In the records below, find the line that contains "grey goblet: 11 -> 8" and the line that contains "turquoise pot: 8 -> 12", then retype exactly those two lines and every line between them.

------ Exercise materials

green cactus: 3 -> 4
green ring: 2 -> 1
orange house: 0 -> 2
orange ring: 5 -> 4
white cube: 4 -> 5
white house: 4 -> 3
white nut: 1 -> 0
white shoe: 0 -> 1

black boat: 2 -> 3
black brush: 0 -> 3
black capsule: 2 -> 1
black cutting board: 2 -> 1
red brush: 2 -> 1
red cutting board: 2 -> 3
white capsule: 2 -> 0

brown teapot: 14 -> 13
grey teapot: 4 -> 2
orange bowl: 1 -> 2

------------
------ Exercise materials

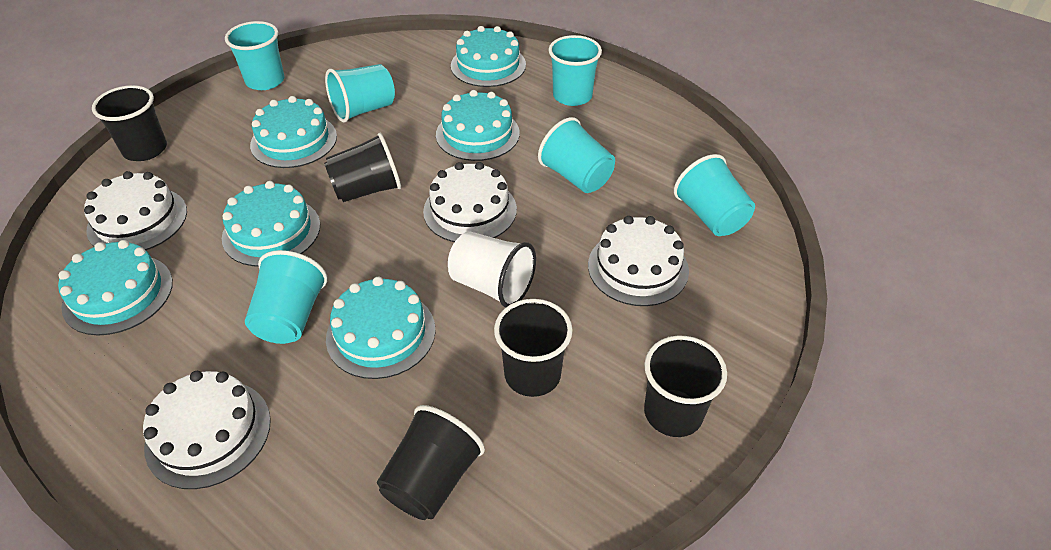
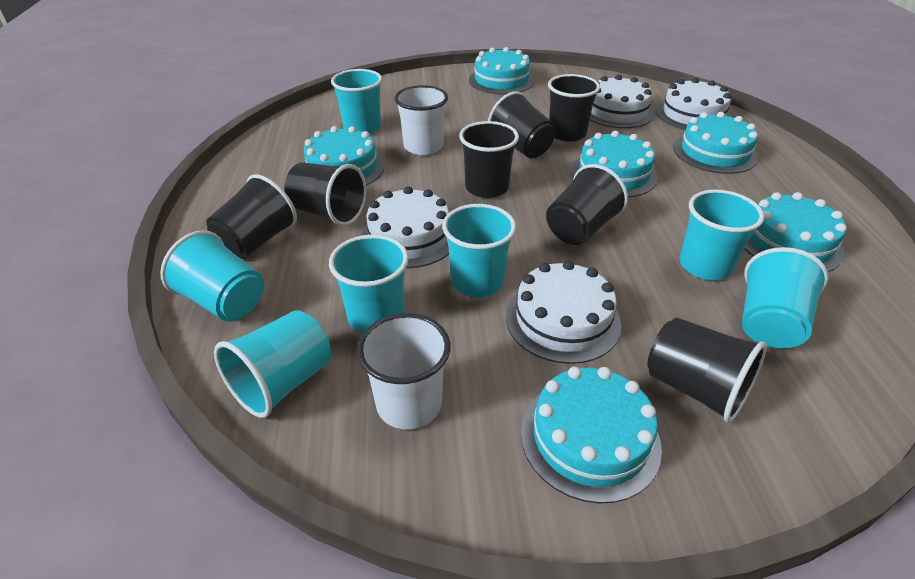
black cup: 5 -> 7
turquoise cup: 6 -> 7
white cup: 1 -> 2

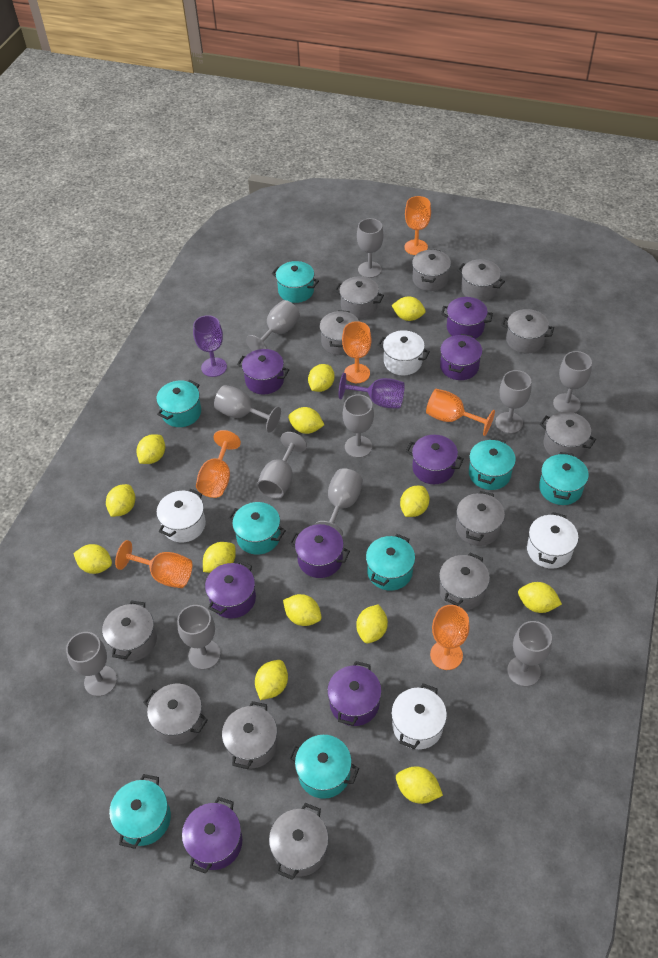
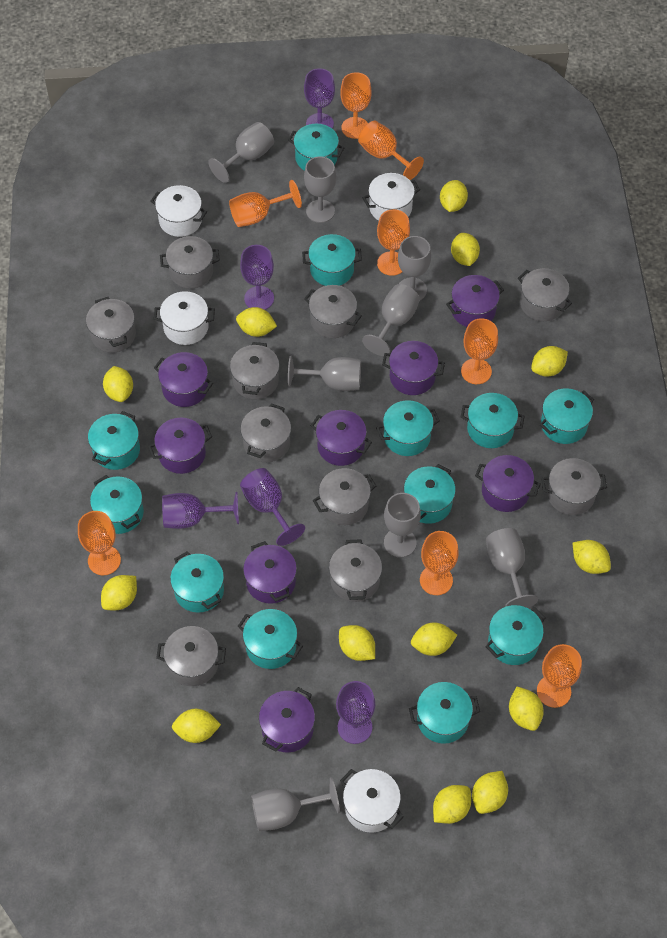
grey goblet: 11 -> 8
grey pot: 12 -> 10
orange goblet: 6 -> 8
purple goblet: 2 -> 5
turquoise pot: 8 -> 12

------------

== Answer to this task ==
grey goblet: 11 -> 8
grey pot: 12 -> 10
orange goblet: 6 -> 8
purple goblet: 2 -> 5
turquoise pot: 8 -> 12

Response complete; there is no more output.